**LISTED RECORDS**
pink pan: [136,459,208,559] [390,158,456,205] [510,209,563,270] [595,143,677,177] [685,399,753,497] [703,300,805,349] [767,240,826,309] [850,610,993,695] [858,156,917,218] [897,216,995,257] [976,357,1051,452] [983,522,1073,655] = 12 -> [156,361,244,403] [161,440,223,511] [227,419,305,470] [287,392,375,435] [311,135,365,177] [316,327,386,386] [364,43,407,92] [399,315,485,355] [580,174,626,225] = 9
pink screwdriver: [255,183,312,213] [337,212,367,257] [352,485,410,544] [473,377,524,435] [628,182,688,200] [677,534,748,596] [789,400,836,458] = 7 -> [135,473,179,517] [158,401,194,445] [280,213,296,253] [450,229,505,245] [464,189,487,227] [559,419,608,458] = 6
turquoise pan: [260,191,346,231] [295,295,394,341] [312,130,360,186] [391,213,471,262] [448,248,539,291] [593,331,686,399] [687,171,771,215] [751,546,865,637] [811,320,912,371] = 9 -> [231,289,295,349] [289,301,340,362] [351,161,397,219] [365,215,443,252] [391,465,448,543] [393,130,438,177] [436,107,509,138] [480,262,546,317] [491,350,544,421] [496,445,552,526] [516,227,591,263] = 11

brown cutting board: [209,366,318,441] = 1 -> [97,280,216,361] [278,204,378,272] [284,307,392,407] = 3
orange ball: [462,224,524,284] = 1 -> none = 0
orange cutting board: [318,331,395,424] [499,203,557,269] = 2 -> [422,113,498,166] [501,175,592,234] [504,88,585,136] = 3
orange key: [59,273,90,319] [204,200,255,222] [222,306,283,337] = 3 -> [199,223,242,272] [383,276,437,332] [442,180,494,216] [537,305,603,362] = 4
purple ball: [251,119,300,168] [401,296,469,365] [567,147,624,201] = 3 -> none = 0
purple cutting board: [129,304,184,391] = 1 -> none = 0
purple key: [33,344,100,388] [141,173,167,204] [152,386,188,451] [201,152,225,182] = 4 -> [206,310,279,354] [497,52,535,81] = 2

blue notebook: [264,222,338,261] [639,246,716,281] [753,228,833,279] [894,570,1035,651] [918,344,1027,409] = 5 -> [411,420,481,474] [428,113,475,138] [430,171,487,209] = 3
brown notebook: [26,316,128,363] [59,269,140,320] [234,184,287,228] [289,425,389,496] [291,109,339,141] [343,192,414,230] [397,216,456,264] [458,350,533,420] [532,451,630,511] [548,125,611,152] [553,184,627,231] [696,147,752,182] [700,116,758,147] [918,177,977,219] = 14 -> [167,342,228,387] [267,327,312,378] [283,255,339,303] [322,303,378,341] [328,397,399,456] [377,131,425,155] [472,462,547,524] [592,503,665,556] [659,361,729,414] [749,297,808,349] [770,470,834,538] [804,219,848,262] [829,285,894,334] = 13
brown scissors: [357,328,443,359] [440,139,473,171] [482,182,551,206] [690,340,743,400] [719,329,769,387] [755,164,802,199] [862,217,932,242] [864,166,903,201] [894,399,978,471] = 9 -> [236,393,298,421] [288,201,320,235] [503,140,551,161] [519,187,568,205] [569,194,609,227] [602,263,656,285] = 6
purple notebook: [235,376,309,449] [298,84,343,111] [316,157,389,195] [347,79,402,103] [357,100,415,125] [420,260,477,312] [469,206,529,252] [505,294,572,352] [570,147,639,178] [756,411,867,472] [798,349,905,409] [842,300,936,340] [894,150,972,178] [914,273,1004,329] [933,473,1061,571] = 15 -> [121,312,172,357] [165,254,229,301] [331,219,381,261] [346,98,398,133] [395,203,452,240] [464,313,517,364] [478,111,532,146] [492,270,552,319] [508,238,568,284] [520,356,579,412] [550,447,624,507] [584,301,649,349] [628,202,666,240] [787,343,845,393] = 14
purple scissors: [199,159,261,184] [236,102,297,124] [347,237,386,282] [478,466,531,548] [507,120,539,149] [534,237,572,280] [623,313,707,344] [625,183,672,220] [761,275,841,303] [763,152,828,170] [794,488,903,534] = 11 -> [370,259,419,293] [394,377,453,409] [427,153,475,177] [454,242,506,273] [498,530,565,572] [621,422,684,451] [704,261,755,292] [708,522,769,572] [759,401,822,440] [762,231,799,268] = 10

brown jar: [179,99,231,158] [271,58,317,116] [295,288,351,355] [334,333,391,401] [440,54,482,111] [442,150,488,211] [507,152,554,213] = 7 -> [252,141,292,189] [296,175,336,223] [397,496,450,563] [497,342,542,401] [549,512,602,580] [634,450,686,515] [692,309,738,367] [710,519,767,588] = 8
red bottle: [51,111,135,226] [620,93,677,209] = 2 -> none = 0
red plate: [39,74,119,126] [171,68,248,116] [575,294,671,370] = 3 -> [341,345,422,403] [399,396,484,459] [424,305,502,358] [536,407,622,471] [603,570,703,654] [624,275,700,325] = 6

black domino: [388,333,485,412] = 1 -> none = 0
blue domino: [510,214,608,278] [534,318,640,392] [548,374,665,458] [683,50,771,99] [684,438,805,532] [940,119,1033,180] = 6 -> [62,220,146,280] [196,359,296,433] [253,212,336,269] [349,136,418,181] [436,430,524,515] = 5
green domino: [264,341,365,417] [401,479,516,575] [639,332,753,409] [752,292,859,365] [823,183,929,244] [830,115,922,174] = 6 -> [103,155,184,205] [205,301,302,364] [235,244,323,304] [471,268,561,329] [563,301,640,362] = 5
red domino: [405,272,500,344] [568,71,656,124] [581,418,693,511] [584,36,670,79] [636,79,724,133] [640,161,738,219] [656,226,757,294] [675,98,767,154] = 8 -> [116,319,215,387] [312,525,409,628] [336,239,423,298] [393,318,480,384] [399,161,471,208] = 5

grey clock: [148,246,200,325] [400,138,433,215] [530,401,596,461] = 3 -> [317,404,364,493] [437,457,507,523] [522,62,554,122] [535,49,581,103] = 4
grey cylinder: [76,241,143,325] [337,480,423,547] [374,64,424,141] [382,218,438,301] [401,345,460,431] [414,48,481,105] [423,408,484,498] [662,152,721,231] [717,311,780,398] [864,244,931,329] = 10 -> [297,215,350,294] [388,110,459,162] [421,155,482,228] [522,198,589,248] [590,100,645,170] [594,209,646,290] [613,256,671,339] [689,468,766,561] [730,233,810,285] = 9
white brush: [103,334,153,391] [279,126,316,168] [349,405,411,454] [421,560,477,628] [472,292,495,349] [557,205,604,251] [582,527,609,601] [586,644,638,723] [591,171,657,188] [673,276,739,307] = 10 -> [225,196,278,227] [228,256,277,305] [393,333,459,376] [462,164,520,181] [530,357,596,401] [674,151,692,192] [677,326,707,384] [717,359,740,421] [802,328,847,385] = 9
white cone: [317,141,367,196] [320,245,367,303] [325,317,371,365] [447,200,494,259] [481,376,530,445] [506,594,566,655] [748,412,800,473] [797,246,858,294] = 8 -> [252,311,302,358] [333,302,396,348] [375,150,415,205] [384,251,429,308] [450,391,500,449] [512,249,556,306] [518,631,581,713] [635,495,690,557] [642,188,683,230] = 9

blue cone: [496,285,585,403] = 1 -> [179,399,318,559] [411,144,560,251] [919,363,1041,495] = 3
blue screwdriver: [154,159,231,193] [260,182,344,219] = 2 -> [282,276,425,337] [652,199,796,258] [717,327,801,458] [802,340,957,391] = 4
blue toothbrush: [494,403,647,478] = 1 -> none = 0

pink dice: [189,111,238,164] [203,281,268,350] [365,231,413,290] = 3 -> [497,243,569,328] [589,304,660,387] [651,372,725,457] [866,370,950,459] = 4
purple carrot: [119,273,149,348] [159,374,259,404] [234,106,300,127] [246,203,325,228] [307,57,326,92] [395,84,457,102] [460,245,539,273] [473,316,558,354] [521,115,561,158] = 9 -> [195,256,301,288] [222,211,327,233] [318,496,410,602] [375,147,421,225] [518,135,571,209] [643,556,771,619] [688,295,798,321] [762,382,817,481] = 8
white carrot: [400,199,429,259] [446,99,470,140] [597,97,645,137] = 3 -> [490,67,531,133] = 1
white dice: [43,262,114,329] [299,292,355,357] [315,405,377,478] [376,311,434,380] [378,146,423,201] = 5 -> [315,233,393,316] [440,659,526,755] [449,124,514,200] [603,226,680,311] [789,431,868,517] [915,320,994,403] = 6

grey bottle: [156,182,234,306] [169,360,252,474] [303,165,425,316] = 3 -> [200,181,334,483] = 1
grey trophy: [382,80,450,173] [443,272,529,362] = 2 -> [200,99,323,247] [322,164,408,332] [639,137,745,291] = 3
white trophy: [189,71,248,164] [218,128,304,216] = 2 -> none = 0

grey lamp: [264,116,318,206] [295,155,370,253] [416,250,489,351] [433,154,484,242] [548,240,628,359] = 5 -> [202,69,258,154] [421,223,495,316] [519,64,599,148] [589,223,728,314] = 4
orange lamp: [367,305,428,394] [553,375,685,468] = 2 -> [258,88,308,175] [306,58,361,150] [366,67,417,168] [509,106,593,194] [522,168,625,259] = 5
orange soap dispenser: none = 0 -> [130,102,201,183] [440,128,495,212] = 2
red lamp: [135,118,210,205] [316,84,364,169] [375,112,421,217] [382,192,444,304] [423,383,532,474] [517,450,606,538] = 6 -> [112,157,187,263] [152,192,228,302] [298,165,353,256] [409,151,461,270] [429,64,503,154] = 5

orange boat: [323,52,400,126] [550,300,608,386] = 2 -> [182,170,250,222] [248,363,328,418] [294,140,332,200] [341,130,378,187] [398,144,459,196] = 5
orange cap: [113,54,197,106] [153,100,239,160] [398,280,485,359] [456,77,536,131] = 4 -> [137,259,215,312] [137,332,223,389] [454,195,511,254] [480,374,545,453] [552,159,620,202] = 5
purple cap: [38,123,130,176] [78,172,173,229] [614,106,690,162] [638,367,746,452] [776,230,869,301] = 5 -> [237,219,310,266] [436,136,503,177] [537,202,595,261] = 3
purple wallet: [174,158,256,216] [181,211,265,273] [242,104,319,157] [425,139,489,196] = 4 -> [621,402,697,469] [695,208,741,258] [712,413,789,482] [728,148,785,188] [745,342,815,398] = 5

**PROBLEM DETAILS**
Where a line of the data holds the word "grey", copy that line.

**RESPONSE BOX**
grey clock: [148,246,200,325] [400,138,433,215] [530,401,596,461] = 3 -> [317,404,364,493] [437,457,507,523] [522,62,554,122] [535,49,581,103] = 4
grey cylinder: [76,241,143,325] [337,480,423,547] [374,64,424,141] [382,218,438,301] [401,345,460,431] [414,48,481,105] [423,408,484,498] [662,152,721,231] [717,311,780,398] [864,244,931,329] = 10 -> [297,215,350,294] [388,110,459,162] [421,155,482,228] [522,198,589,248] [590,100,645,170] [594,209,646,290] [613,256,671,339] [689,468,766,561] [730,233,810,285] = 9
grey bottle: [156,182,234,306] [169,360,252,474] [303,165,425,316] = 3 -> [200,181,334,483] = 1
grey trophy: [382,80,450,173] [443,272,529,362] = 2 -> [200,99,323,247] [322,164,408,332] [639,137,745,291] = 3
grey lamp: [264,116,318,206] [295,155,370,253] [416,250,489,351] [433,154,484,242] [548,240,628,359] = 5 -> [202,69,258,154] [421,223,495,316] [519,64,599,148] [589,223,728,314] = 4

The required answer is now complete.